### Your goal
Your task is to write out every line of the data exactly. Drop the pictures.
◇ ◇ ◇ ◇ ◇
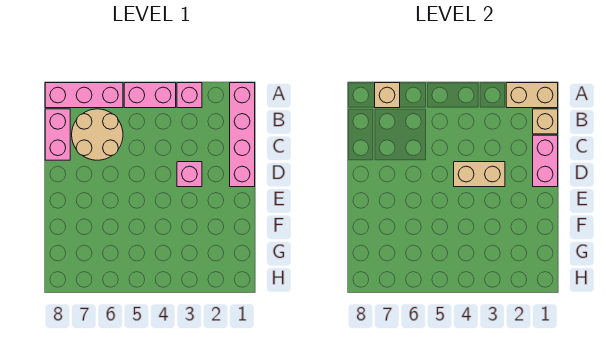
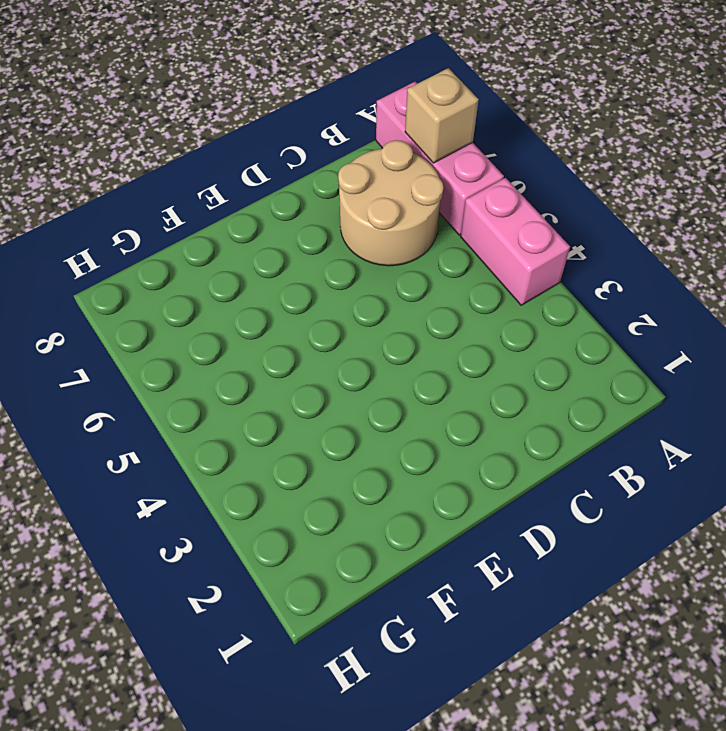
none -> pink brick A1:D1 level 1
none -> pink brick A3 level 1
none -> pink brick B8:C8 level 1

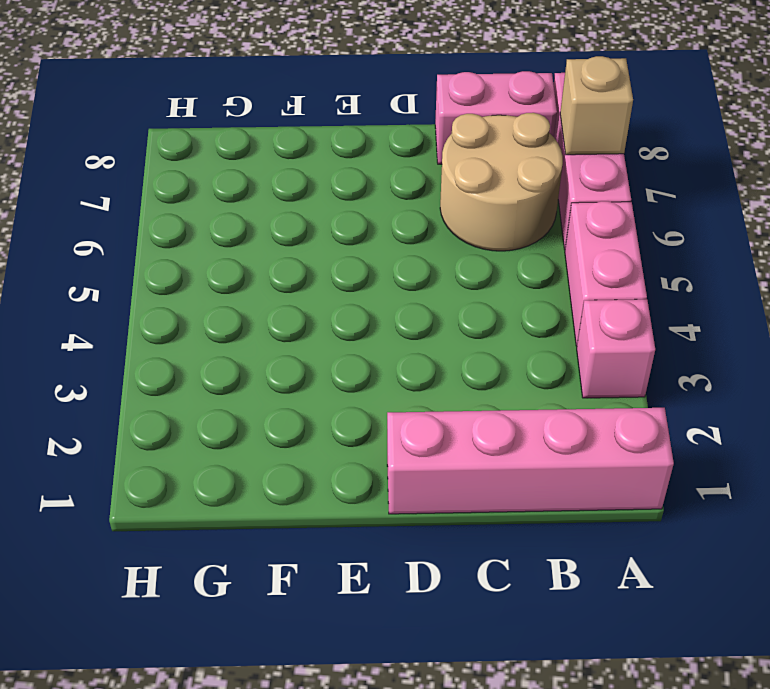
none -> pink brick D3 level 1
none -> tan brick A1:A2 level 2
none -> tan brick B1 level 2

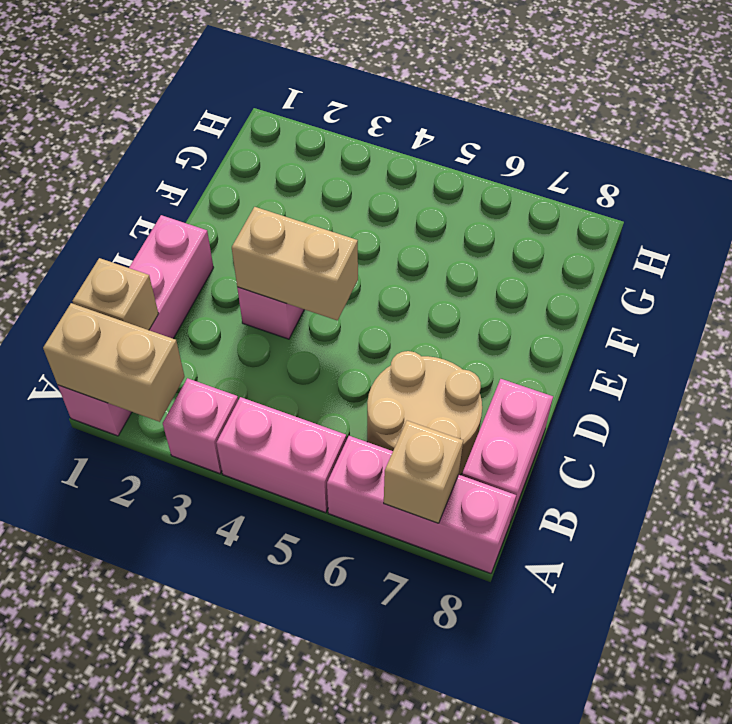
none -> pink brick C1:D1 level 2

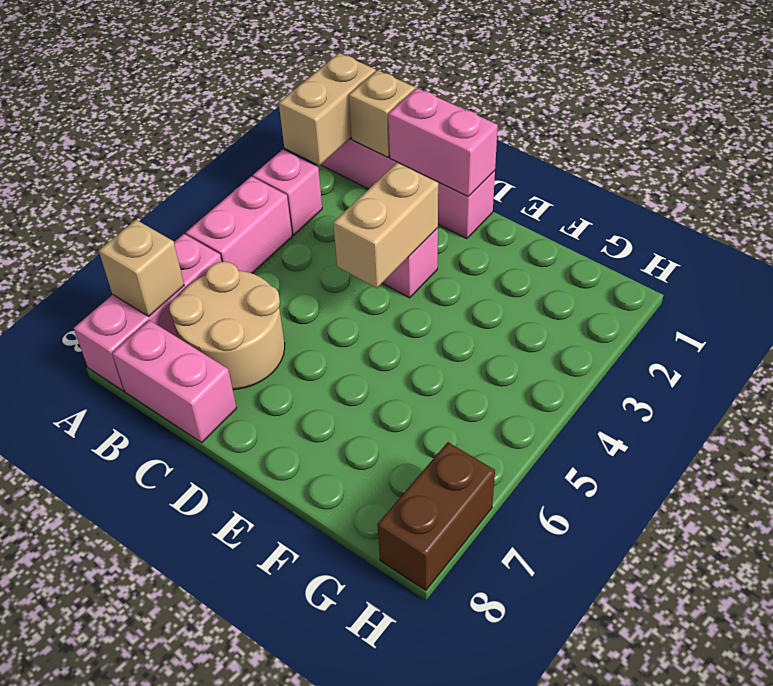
brown brick H7:H8 level 1 -> none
◇ ◇ ◇ ◇ ◇
### Solution
none -> pink brick A1:D1 level 1
none -> pink brick A3 level 1
none -> pink brick B8:C8 level 1

none -> pink brick D3 level 1
none -> tan brick A1:A2 level 2
none -> tan brick B1 level 2

none -> pink brick C1:D1 level 2

brown brick H7:H8 level 1 -> none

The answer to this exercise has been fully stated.